# Exercise directions
Print, exactly and completely, every entry in the data.

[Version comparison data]
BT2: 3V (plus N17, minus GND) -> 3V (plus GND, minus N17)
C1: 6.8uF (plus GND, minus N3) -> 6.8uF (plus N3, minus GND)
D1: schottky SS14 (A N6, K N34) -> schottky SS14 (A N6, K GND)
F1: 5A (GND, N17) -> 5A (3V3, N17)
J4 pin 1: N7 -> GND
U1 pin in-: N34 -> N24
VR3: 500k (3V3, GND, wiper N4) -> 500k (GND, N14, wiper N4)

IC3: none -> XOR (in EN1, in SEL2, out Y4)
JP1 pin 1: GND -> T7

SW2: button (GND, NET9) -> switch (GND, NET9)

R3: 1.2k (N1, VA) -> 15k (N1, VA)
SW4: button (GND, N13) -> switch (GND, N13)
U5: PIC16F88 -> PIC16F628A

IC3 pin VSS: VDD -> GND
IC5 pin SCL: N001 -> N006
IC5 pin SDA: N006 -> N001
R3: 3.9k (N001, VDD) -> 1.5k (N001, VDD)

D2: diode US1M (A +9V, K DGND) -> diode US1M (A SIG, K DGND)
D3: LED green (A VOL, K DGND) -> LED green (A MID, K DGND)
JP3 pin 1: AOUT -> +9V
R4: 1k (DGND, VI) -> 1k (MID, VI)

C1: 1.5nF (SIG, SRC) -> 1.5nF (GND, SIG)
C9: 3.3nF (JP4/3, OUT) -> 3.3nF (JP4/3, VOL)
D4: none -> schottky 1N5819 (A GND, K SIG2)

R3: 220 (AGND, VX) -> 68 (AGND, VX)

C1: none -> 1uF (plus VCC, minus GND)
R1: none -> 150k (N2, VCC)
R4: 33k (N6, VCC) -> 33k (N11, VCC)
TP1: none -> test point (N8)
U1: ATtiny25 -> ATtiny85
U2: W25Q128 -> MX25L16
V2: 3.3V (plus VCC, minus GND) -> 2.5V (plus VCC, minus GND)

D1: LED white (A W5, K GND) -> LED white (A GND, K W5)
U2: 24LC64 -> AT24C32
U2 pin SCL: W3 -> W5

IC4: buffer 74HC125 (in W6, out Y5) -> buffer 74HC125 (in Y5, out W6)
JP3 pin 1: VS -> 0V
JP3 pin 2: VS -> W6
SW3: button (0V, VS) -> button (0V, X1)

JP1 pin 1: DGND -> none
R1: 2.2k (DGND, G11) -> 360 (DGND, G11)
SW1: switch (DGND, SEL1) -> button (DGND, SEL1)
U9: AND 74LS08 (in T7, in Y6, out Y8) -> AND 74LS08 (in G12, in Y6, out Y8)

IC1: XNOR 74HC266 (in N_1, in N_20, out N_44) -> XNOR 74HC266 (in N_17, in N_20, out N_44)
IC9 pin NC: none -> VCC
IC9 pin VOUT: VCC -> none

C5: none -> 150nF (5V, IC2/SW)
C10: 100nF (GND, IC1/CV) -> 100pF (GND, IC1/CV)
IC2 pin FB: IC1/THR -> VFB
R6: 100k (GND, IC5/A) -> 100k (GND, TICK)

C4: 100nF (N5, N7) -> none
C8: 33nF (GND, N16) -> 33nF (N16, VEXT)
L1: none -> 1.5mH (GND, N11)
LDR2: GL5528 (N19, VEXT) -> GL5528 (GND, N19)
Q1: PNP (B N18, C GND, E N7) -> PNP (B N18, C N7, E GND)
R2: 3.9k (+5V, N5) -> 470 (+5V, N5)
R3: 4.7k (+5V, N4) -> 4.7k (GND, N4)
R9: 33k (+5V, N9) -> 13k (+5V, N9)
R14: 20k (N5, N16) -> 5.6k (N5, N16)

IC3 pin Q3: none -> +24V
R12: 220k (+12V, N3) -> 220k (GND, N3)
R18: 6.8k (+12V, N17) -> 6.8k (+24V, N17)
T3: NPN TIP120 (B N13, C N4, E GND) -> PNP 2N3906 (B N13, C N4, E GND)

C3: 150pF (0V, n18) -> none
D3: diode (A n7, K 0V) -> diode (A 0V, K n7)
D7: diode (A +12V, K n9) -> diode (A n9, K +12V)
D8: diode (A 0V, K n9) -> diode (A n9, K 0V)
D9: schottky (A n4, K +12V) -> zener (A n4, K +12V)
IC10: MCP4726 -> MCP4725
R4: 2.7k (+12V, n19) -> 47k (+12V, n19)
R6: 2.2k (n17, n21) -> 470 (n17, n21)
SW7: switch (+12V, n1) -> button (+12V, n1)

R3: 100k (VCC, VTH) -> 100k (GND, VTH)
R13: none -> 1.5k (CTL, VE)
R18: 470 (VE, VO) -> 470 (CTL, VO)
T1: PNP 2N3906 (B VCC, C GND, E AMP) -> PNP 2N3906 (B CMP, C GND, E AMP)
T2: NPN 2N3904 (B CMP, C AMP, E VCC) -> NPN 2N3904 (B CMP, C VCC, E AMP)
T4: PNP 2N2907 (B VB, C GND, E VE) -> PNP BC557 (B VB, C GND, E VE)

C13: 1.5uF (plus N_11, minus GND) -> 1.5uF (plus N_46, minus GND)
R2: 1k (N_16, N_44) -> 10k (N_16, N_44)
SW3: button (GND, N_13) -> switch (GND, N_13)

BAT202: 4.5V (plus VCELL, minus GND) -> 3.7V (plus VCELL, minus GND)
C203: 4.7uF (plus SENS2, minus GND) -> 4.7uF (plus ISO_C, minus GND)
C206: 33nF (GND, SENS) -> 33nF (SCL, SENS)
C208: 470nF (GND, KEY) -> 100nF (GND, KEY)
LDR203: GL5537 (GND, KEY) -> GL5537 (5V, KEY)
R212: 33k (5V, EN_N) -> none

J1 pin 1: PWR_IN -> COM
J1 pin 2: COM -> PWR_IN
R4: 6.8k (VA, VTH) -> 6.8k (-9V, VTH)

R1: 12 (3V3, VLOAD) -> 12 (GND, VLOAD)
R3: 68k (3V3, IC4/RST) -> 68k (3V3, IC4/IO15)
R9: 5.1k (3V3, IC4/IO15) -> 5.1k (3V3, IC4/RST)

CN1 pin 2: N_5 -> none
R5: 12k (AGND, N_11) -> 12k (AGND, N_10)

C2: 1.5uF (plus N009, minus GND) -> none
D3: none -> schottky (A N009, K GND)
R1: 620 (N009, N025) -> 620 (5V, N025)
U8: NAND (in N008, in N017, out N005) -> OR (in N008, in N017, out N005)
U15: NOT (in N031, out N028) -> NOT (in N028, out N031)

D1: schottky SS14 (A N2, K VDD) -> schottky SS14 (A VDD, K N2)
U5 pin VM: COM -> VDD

# Result of the task
BT2: 3V (plus N17, minus GND) -> 3V (plus GND, minus N17)
C1: 6.8uF (plus GND, minus N3) -> 6.8uF (plus N3, minus GND)
D1: schottky SS14 (A N6, K N34) -> schottky SS14 (A N6, K GND)
F1: 5A (GND, N17) -> 5A (3V3, N17)
J4 pin 1: N7 -> GND
U1 pin in-: N34 -> N24
VR3: 500k (3V3, GND, wiper N4) -> 500k (GND, N14, wiper N4)

IC3: none -> XOR (in EN1, in SEL2, out Y4)
JP1 pin 1: GND -> T7

SW2: button (GND, NET9) -> switch (GND, NET9)

R3: 1.2k (N1, VA) -> 15k (N1, VA)
SW4: button (GND, N13) -> switch (GND, N13)
U5: PIC16F88 -> PIC16F628A

IC3 pin VSS: VDD -> GND
IC5 pin SCL: N001 -> N006
IC5 pin SDA: N006 -> N001
R3: 3.9k (N001, VDD) -> 1.5k (N001, VDD)

D2: diode US1M (A +9V, K DGND) -> diode US1M (A SIG, K DGND)
D3: LED green (A VOL, K DGND) -> LED green (A MID, K DGND)
JP3 pin 1: AOUT -> +9V
R4: 1k (DGND, VI) -> 1k (MID, VI)

C1: 1.5nF (SIG, SRC) -> 1.5nF (GND, SIG)
C9: 3.3nF (JP4/3, OUT) -> 3.3nF (JP4/3, VOL)
D4: none -> schottky 1N5819 (A GND, K SIG2)

R3: 220 (AGND, VX) -> 68 (AGND, VX)

C1: none -> 1uF (plus VCC, minus GND)
R1: none -> 150k (N2, VCC)
R4: 33k (N6, VCC) -> 33k (N11, VCC)
TP1: none -> test point (N8)
U1: ATtiny25 -> ATtiny85
U2: W25Q128 -> MX25L16
V2: 3.3V (plus VCC, minus GND) -> 2.5V (plus VCC, minus GND)

D1: LED white (A W5, K GND) -> LED white (A GND, K W5)
U2: 24LC64 -> AT24C32
U2 pin SCL: W3 -> W5

IC4: buffer 74HC125 (in W6, out Y5) -> buffer 74HC125 (in Y5, out W6)
JP3 pin 1: VS -> 0V
JP3 pin 2: VS -> W6
SW3: button (0V, VS) -> button (0V, X1)

JP1 pin 1: DGND -> none
R1: 2.2k (DGND, G11) -> 360 (DGND, G11)
SW1: switch (DGND, SEL1) -> button (DGND, SEL1)
U9: AND 74LS08 (in T7, in Y6, out Y8) -> AND 74LS08 (in G12, in Y6, out Y8)

IC1: XNOR 74HC266 (in N_1, in N_20, out N_44) -> XNOR 74HC266 (in N_17, in N_20, out N_44)
IC9 pin NC: none -> VCC
IC9 pin VOUT: VCC -> none

C5: none -> 150nF (5V, IC2/SW)
C10: 100nF (GND, IC1/CV) -> 100pF (GND, IC1/CV)
IC2 pin FB: IC1/THR -> VFB
R6: 100k (GND, IC5/A) -> 100k (GND, TICK)

C4: 100nF (N5, N7) -> none
C8: 33nF (GND, N16) -> 33nF (N16, VEXT)
L1: none -> 1.5mH (GND, N11)
LDR2: GL5528 (N19, VEXT) -> GL5528 (GND, N19)
Q1: PNP (B N18, C GND, E N7) -> PNP (B N18, C N7, E GND)
R2: 3.9k (+5V, N5) -> 470 (+5V, N5)
R3: 4.7k (+5V, N4) -> 4.7k (GND, N4)
R9: 33k (+5V, N9) -> 13k (+5V, N9)
R14: 20k (N5, N16) -> 5.6k (N5, N16)

IC3 pin Q3: none -> +24V
R12: 220k (+12V, N3) -> 220k (GND, N3)
R18: 6.8k (+12V, N17) -> 6.8k (+24V, N17)
T3: NPN TIP120 (B N13, C N4, E GND) -> PNP 2N3906 (B N13, C N4, E GND)

C3: 150pF (0V, n18) -> none
D3: diode (A n7, K 0V) -> diode (A 0V, K n7)
D7: diode (A +12V, K n9) -> diode (A n9, K +12V)
D8: diode (A 0V, K n9) -> diode (A n9, K 0V)
D9: schottky (A n4, K +12V) -> zener (A n4, K +12V)
IC10: MCP4726 -> MCP4725
R4: 2.7k (+12V, n19) -> 47k (+12V, n19)
R6: 2.2k (n17, n21) -> 470 (n17, n21)
SW7: switch (+12V, n1) -> button (+12V, n1)

R3: 100k (VCC, VTH) -> 100k (GND, VTH)
R13: none -> 1.5k (CTL, VE)
R18: 470 (VE, VO) -> 470 (CTL, VO)
T1: PNP 2N3906 (B VCC, C GND, E AMP) -> PNP 2N3906 (B CMP, C GND, E AMP)
T2: NPN 2N3904 (B CMP, C AMP, E VCC) -> NPN 2N3904 (B CMP, C VCC, E AMP)
T4: PNP 2N2907 (B VB, C GND, E VE) -> PNP BC557 (B VB, C GND, E VE)

C13: 1.5uF (plus N_11, minus GND) -> 1.5uF (plus N_46, minus GND)
R2: 1k (N_16, N_44) -> 10k (N_16, N_44)
SW3: button (GND, N_13) -> switch (GND, N_13)

BAT202: 4.5V (plus VCELL, minus GND) -> 3.7V (plus VCELL, minus GND)
C203: 4.7uF (plus SENS2, minus GND) -> 4.7uF (plus ISO_C, minus GND)
C206: 33nF (GND, SENS) -> 33nF (SCL, SENS)
C208: 470nF (GND, KEY) -> 100nF (GND, KEY)
LDR203: GL5537 (GND, KEY) -> GL5537 (5V, KEY)
R212: 33k (5V, EN_N) -> none

J1 pin 1: PWR_IN -> COM
J1 pin 2: COM -> PWR_IN
R4: 6.8k (VA, VTH) -> 6.8k (-9V, VTH)

R1: 12 (3V3, VLOAD) -> 12 (GND, VLOAD)
R3: 68k (3V3, IC4/RST) -> 68k (3V3, IC4/IO15)
R9: 5.1k (3V3, IC4/IO15) -> 5.1k (3V3, IC4/RST)

CN1 pin 2: N_5 -> none
R5: 12k (AGND, N_11) -> 12k (AGND, N_10)

C2: 1.5uF (plus N009, minus GND) -> none
D3: none -> schottky (A N009, K GND)
R1: 620 (N009, N025) -> 620 (5V, N025)
U8: NAND (in N008, in N017, out N005) -> OR (in N008, in N017, out N005)
U15: NOT (in N031, out N028) -> NOT (in N028, out N031)

D1: schottky SS14 (A N2, K VDD) -> schottky SS14 (A VDD, K N2)
U5 pin VM: COM -> VDD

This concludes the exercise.